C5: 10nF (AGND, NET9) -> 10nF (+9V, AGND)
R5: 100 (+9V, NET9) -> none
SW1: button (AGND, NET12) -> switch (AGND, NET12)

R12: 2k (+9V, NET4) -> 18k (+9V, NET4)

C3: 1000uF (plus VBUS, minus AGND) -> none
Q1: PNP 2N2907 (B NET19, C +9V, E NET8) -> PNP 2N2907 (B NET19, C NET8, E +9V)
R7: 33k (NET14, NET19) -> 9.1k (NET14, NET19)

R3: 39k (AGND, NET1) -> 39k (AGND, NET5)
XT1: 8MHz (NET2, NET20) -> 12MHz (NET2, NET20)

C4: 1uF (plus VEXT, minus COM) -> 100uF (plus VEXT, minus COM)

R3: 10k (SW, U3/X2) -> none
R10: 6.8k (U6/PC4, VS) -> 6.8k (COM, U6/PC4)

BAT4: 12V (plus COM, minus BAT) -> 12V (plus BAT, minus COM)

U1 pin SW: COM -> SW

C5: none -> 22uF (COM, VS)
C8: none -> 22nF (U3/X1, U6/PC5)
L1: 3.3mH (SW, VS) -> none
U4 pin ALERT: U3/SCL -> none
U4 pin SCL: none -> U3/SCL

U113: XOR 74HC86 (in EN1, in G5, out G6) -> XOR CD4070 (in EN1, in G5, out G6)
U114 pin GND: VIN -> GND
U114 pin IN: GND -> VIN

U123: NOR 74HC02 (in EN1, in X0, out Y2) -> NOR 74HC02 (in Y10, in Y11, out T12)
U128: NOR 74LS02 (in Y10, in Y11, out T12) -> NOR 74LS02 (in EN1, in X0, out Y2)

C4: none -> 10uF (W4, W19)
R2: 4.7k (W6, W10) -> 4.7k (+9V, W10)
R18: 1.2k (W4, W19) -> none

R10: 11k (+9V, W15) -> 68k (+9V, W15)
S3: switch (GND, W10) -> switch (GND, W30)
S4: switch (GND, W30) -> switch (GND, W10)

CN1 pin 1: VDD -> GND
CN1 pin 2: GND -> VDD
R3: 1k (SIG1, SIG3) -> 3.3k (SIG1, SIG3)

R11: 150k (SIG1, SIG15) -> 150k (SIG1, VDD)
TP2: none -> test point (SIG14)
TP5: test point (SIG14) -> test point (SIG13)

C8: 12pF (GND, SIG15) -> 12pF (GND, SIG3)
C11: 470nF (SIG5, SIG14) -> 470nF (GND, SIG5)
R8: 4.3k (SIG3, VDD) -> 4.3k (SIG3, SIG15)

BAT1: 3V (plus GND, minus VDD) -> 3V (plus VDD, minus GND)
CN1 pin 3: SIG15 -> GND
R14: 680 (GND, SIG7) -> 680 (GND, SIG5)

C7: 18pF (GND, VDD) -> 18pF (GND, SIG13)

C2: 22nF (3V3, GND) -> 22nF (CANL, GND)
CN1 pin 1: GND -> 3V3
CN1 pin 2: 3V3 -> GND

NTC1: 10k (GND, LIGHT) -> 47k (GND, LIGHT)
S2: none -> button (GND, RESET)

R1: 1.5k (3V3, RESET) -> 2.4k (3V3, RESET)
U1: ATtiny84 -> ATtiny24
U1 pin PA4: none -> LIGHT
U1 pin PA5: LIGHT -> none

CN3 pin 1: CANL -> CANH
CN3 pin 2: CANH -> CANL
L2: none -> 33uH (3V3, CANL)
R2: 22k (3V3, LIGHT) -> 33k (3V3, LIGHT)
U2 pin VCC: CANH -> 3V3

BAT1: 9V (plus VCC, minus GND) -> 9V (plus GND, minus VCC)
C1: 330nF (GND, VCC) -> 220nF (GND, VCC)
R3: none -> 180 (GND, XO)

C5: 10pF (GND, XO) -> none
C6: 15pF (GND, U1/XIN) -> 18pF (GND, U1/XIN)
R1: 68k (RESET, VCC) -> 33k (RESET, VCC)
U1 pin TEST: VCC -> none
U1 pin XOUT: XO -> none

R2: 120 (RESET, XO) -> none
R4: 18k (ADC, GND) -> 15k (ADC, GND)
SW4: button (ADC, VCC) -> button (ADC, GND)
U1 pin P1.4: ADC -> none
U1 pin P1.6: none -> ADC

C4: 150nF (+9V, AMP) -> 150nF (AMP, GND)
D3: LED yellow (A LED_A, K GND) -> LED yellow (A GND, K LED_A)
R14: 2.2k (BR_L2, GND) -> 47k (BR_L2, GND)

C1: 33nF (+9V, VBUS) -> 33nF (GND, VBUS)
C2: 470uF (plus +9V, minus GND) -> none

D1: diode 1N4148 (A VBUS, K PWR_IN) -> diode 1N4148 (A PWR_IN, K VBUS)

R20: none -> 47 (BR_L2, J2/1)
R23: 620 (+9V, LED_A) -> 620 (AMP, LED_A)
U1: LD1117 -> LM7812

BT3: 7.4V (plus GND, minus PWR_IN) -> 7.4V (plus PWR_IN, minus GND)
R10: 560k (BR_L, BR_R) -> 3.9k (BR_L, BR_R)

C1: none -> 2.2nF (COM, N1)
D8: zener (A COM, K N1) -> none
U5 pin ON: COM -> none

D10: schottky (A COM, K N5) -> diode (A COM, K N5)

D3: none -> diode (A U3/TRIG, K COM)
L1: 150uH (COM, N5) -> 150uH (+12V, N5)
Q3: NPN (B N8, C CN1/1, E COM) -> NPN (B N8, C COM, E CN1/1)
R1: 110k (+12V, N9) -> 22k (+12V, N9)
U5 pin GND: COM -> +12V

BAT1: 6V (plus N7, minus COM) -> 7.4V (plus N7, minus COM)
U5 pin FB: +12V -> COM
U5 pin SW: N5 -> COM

───

Among the lines above, find the one with "U4 pin ALERT: U3/SCL -> none" and the one with "U114 pin IN: GND -> VIN". Quote both and everything between them, exactly.

→ Task result:
U4 pin ALERT: U3/SCL -> none
U4 pin SCL: none -> U3/SCL

U113: XOR 74HC86 (in EN1, in G5, out G6) -> XOR CD4070 (in EN1, in G5, out G6)
U114 pin GND: VIN -> GND
U114 pin IN: GND -> VIN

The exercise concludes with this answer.